[Version comparison data]
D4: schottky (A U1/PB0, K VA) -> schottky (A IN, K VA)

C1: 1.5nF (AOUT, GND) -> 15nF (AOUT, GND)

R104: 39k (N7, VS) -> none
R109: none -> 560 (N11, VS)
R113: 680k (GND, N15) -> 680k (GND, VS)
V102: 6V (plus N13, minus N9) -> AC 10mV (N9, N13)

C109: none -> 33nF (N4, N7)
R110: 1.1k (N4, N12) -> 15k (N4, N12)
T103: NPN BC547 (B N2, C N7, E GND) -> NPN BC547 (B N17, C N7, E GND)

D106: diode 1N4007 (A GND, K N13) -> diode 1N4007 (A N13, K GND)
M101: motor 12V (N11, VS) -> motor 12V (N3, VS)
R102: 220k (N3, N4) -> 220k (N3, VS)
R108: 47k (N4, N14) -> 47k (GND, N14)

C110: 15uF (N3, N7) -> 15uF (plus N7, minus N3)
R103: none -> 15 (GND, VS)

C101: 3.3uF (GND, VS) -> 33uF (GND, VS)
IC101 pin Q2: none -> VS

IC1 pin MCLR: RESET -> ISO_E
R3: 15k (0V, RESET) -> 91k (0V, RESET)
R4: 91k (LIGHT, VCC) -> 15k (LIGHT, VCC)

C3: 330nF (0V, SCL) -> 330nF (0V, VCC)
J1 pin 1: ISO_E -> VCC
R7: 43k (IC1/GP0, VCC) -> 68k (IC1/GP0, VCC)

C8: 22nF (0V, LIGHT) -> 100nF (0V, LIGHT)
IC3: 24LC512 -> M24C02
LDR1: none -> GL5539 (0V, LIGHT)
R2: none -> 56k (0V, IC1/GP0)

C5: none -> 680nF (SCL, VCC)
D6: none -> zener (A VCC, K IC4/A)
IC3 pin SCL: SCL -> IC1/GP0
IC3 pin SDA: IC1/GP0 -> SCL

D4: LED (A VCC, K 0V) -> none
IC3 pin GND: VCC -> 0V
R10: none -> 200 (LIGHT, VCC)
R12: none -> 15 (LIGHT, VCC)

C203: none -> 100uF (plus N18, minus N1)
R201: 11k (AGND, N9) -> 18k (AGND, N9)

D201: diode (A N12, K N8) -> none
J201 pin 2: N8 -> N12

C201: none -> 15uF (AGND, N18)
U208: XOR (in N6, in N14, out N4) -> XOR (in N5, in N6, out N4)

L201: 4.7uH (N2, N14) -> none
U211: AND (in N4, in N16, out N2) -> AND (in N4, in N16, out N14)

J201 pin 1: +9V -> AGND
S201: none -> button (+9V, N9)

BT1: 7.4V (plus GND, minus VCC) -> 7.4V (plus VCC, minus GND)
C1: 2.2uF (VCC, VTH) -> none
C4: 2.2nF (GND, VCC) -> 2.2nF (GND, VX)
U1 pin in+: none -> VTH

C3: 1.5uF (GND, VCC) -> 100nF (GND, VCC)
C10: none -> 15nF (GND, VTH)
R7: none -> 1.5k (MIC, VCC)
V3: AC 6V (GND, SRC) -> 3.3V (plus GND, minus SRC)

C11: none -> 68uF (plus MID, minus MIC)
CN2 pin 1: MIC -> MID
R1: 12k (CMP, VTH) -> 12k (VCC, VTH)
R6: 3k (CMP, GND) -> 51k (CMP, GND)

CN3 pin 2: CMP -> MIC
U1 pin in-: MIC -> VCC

### What the task requires
Starting at the first line of the records above, please copy each line exactly until you reach the line containing "R7: 43k (IC1/GP0, VCC) -> 68k (IC1/GP0, VCC)". Include that line and stop there.

### Answer area
D4: schottky (A U1/PB0, K VA) -> schottky (A IN, K VA)

C1: 1.5nF (AOUT, GND) -> 15nF (AOUT, GND)

R104: 39k (N7, VS) -> none
R109: none -> 560 (N11, VS)
R113: 680k (GND, N15) -> 680k (GND, VS)
V102: 6V (plus N13, minus N9) -> AC 10mV (N9, N13)

C109: none -> 33nF (N4, N7)
R110: 1.1k (N4, N12) -> 15k (N4, N12)
T103: NPN BC547 (B N2, C N7, E GND) -> NPN BC547 (B N17, C N7, E GND)

D106: diode 1N4007 (A GND, K N13) -> diode 1N4007 (A N13, K GND)
M101: motor 12V (N11, VS) -> motor 12V (N3, VS)
R102: 220k (N3, N4) -> 220k (N3, VS)
R108: 47k (N4, N14) -> 47k (GND, N14)

C110: 15uF (N3, N7) -> 15uF (plus N7, minus N3)
R103: none -> 15 (GND, VS)

C101: 3.3uF (GND, VS) -> 33uF (GND, VS)
IC101 pin Q2: none -> VS

IC1 pin MCLR: RESET -> ISO_E
R3: 15k (0V, RESET) -> 91k (0V, RESET)
R4: 91k (LIGHT, VCC) -> 15k (LIGHT, VCC)

C3: 330nF (0V, SCL) -> 330nF (0V, VCC)
J1 pin 1: ISO_E -> VCC
R7: 43k (IC1/GP0, VCC) -> 68k (IC1/GP0, VCC)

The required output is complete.